START TASK DATA

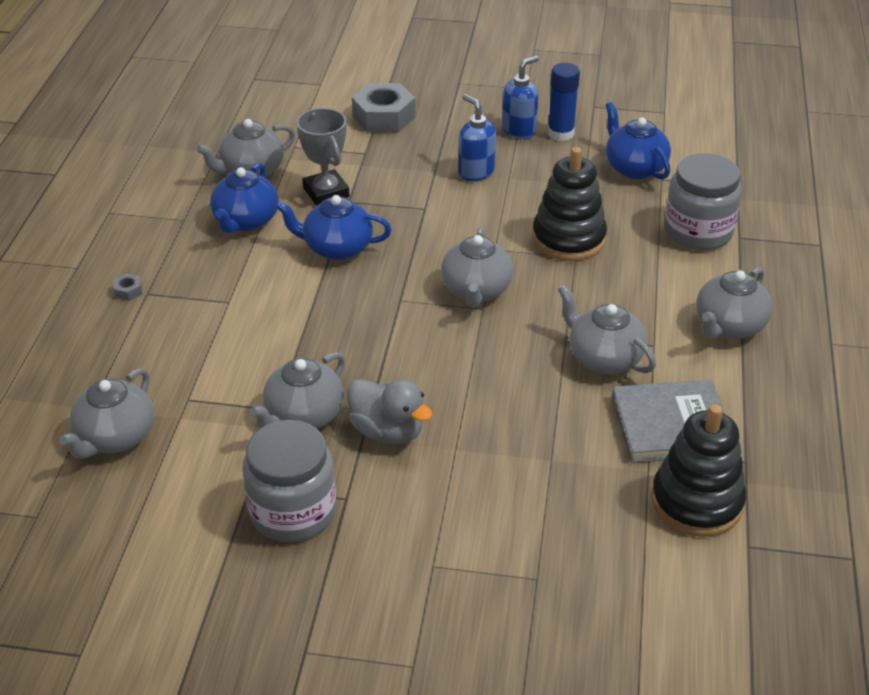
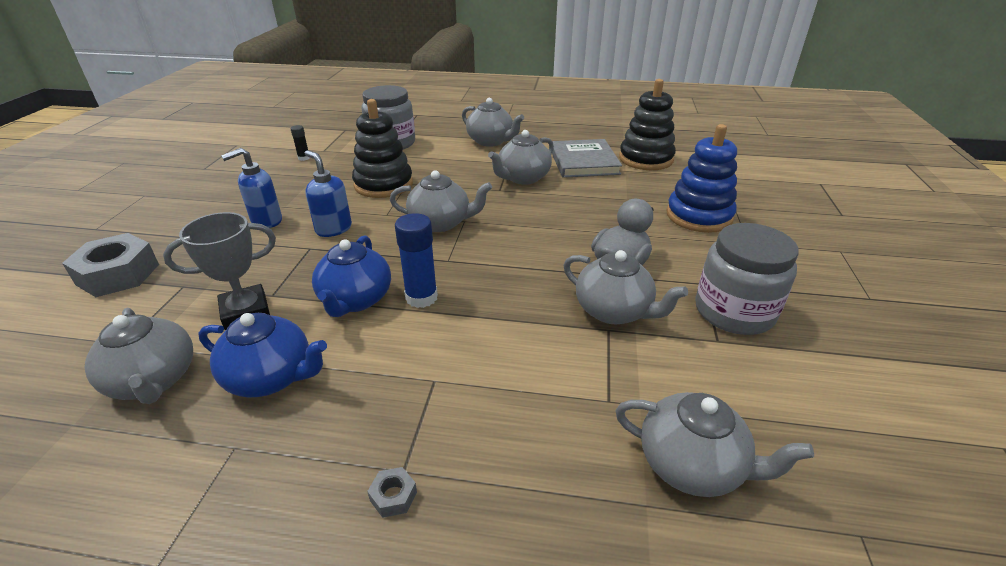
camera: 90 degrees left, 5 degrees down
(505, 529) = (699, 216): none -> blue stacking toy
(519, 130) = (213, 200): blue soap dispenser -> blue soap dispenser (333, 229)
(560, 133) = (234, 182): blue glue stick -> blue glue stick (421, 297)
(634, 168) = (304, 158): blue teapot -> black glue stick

END TASK DATA

Lines from the one containing "(519, 130) = (213, 200): blue" through the last line of the listing are to be restated word for word; no other line may appear.

(519, 130) = (213, 200): blue soap dispenser -> blue soap dispenser (333, 229)
(560, 133) = (234, 182): blue glue stick -> blue glue stick (421, 297)
(634, 168) = (304, 158): blue teapot -> black glue stick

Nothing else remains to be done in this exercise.